| EXERCISE REQUIREMENTS |
Each record is to be copied exactly, with its pictures left behind.
Segment Start: RECORDS SHOWN
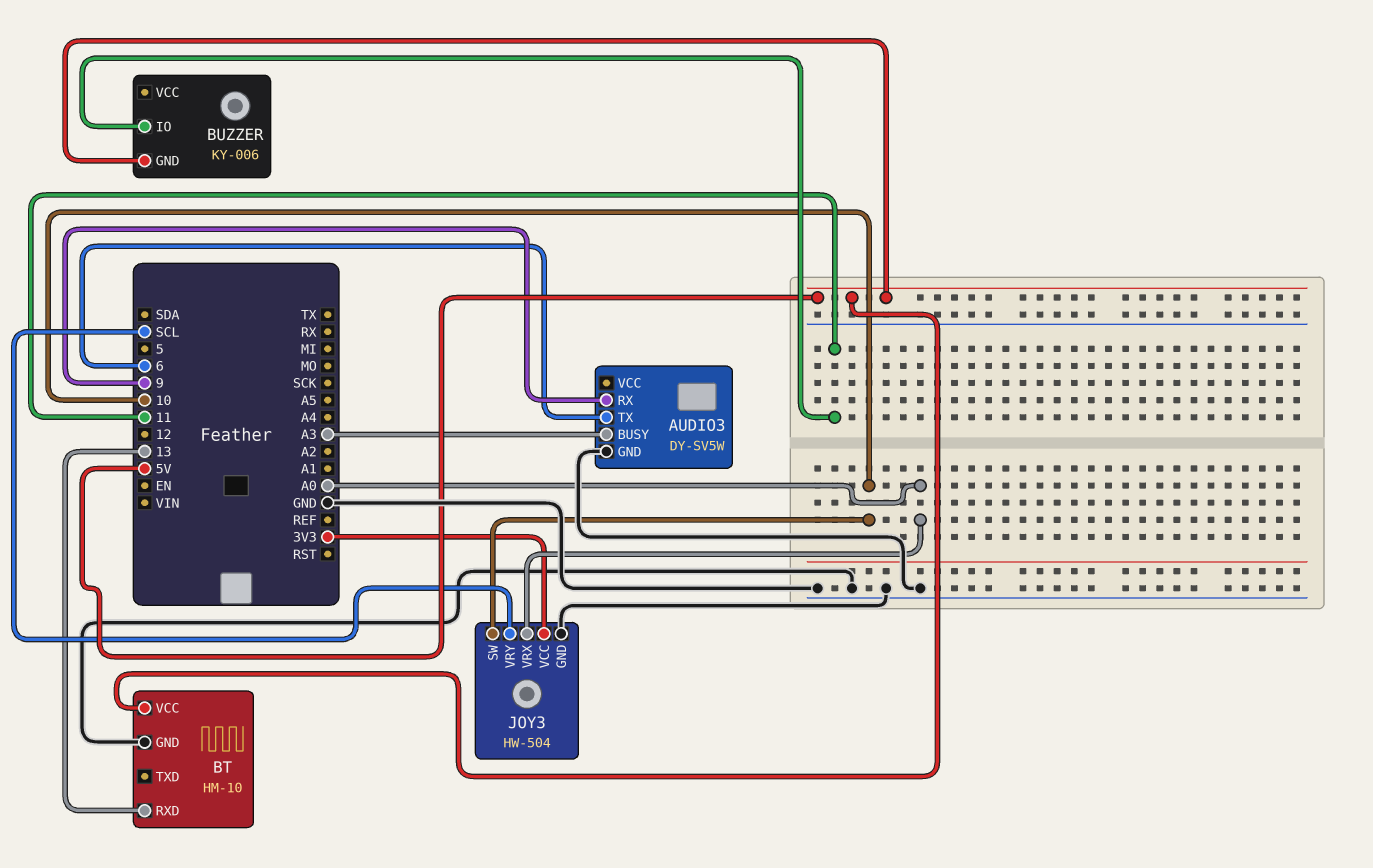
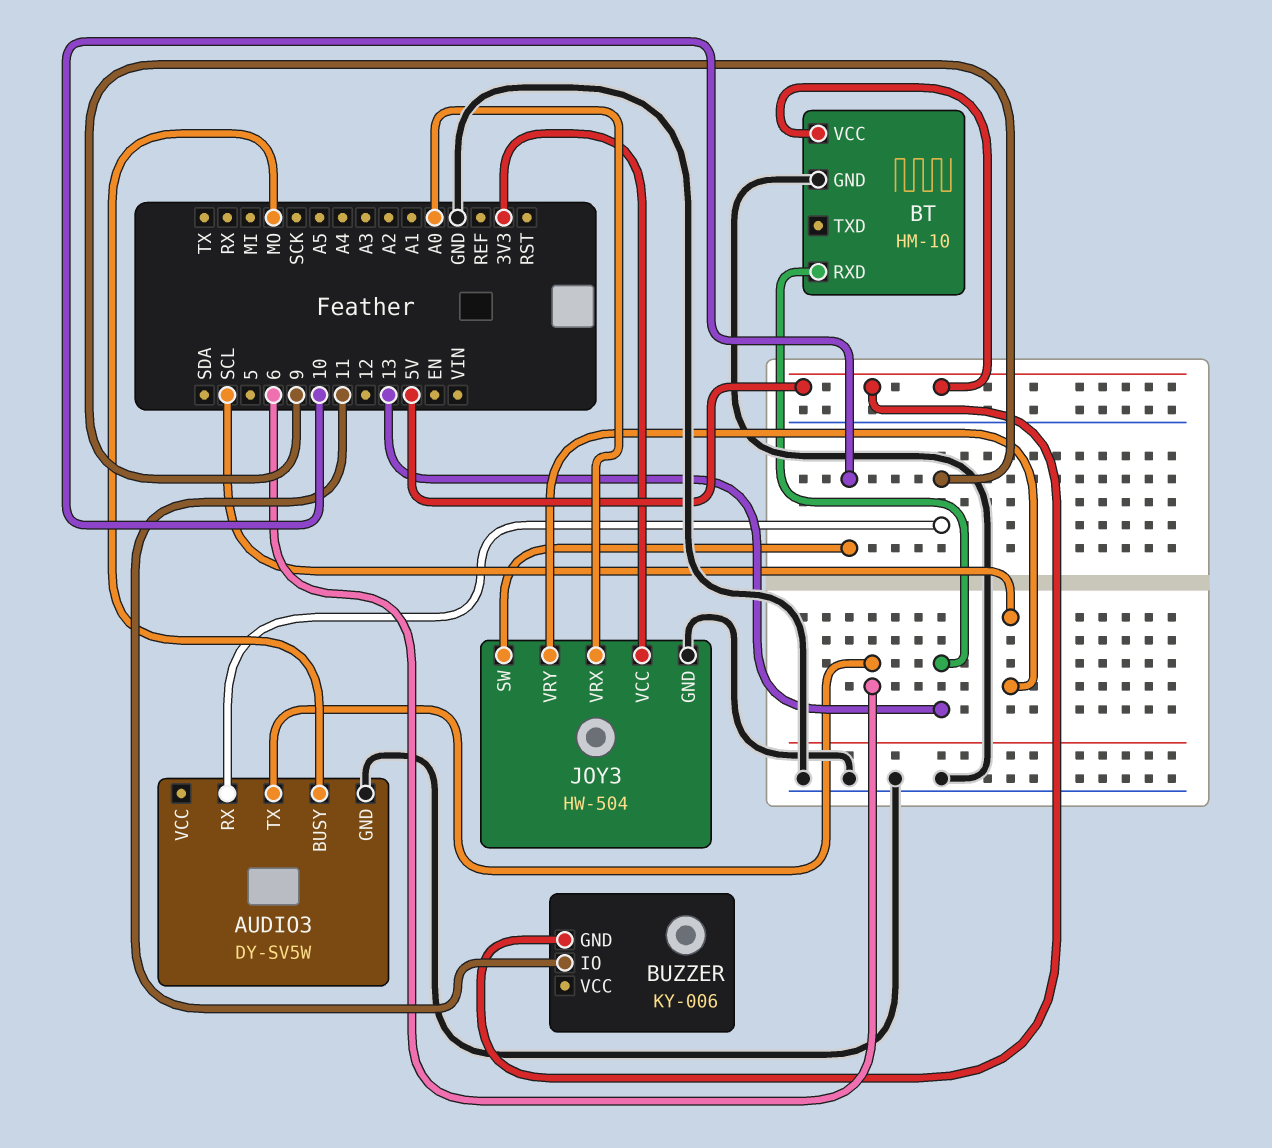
AUDIO3 pin BUSY: A3 -> MO

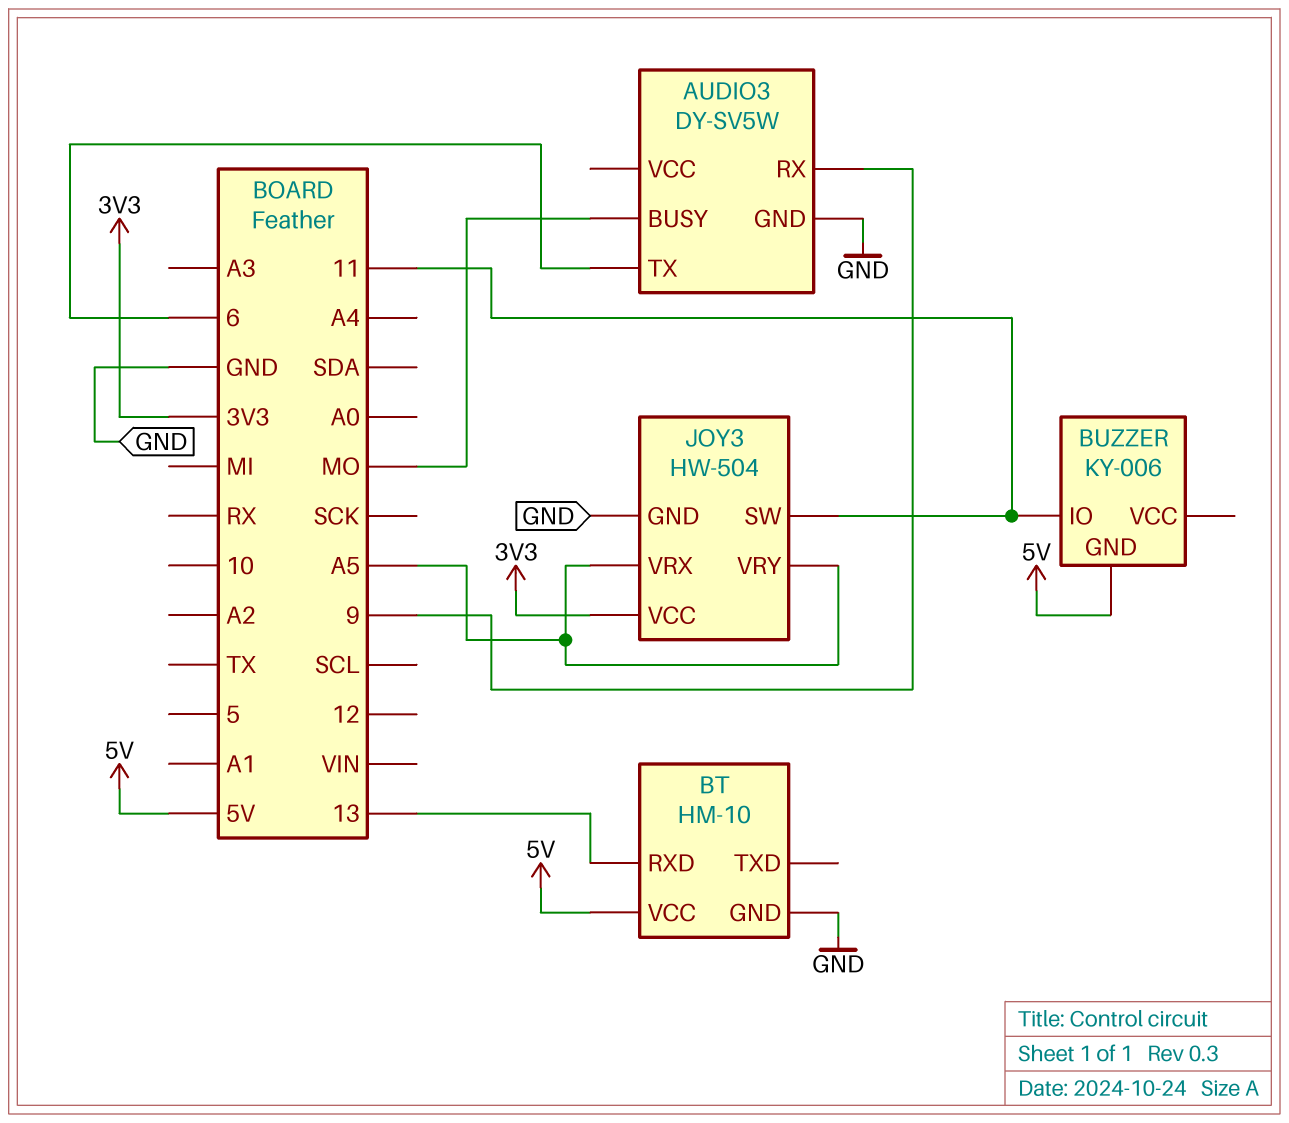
JOY3 pin SW: 10 -> 11
JOY3 pin VRX: A0 -> A5
JOY3 pin VRY: SCL -> A5

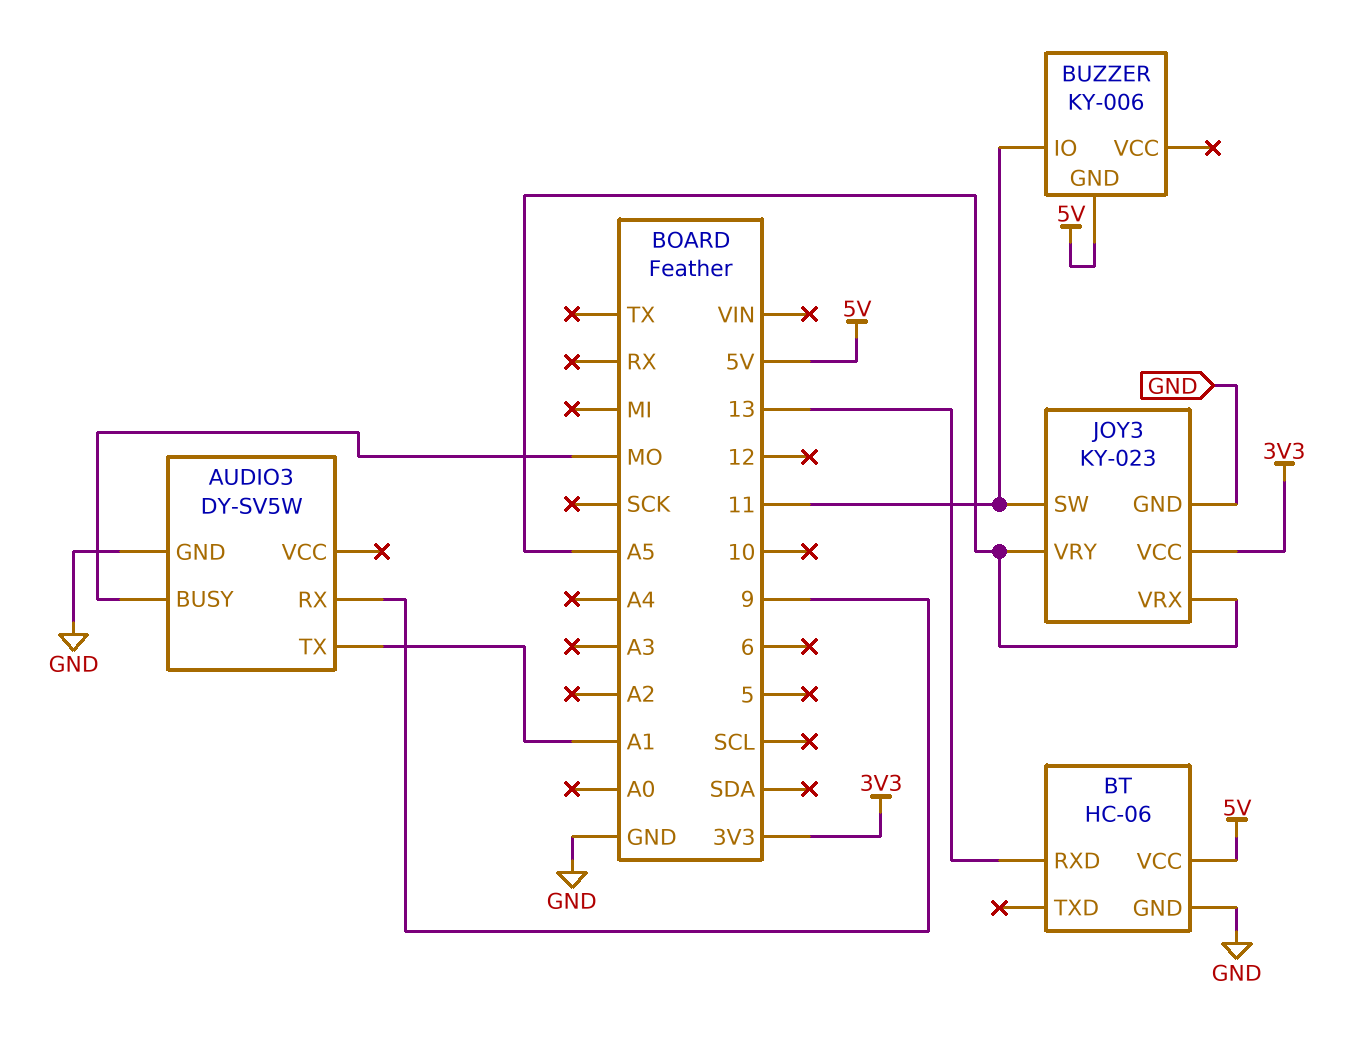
AUDIO3 pin TX: 6 -> A1
BT: HM-10 -> HC-06
JOY3: HW-504 -> KY-023

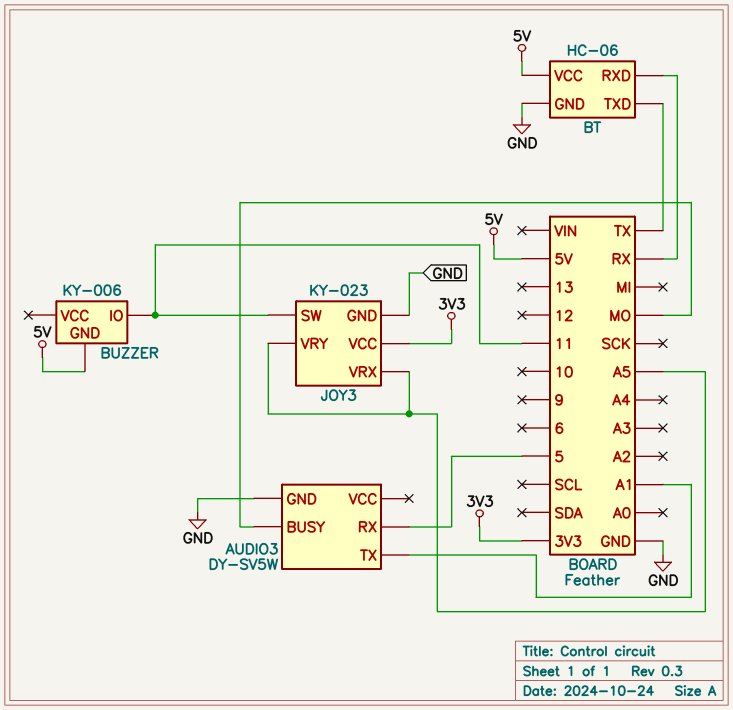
AUDIO3 pin RX: 9 -> 5
BT pin RXD: 13 -> RX
BT pin TXD: none -> TX

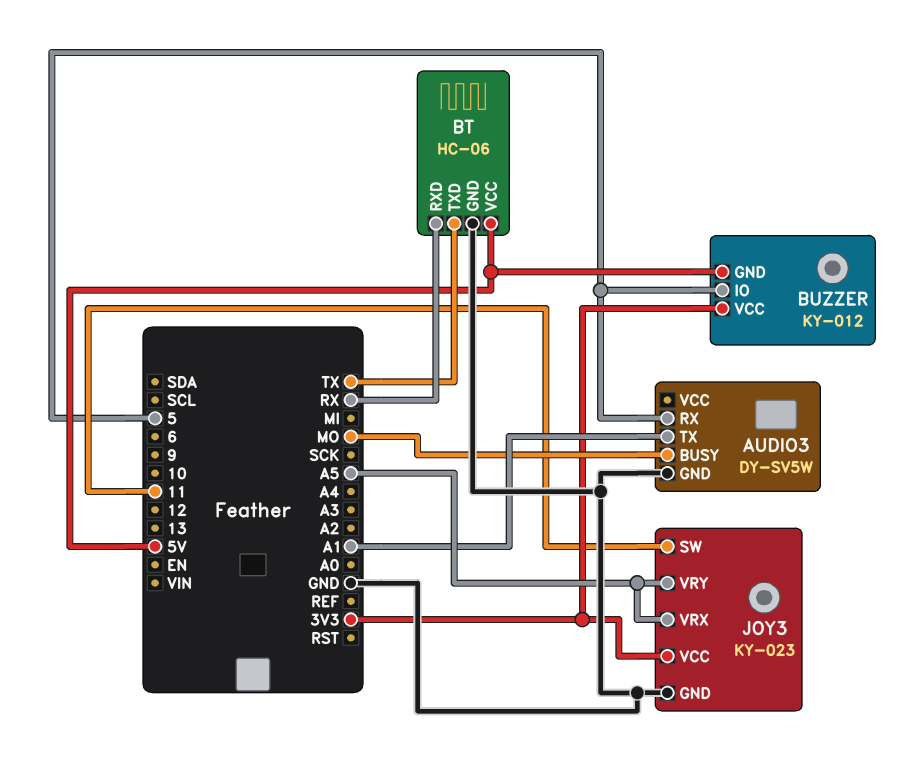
BUZZER: KY-006 -> KY-012
BUZZER pin IO: 11 -> 5
BUZZER pin VCC: none -> 3V3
Segment End: RECORDS SHOWN
| EXERCISE RESPONSE |
AUDIO3 pin BUSY: A3 -> MO

JOY3 pin SW: 10 -> 11
JOY3 pin VRX: A0 -> A5
JOY3 pin VRY: SCL -> A5

AUDIO3 pin TX: 6 -> A1
BT: HM-10 -> HC-06
JOY3: HW-504 -> KY-023

AUDIO3 pin RX: 9 -> 5
BT pin RXD: 13 -> RX
BT pin TXD: none -> TX

BUZZER: KY-006 -> KY-012
BUZZER pin IO: 11 -> 5
BUZZER pin VCC: none -> 3V3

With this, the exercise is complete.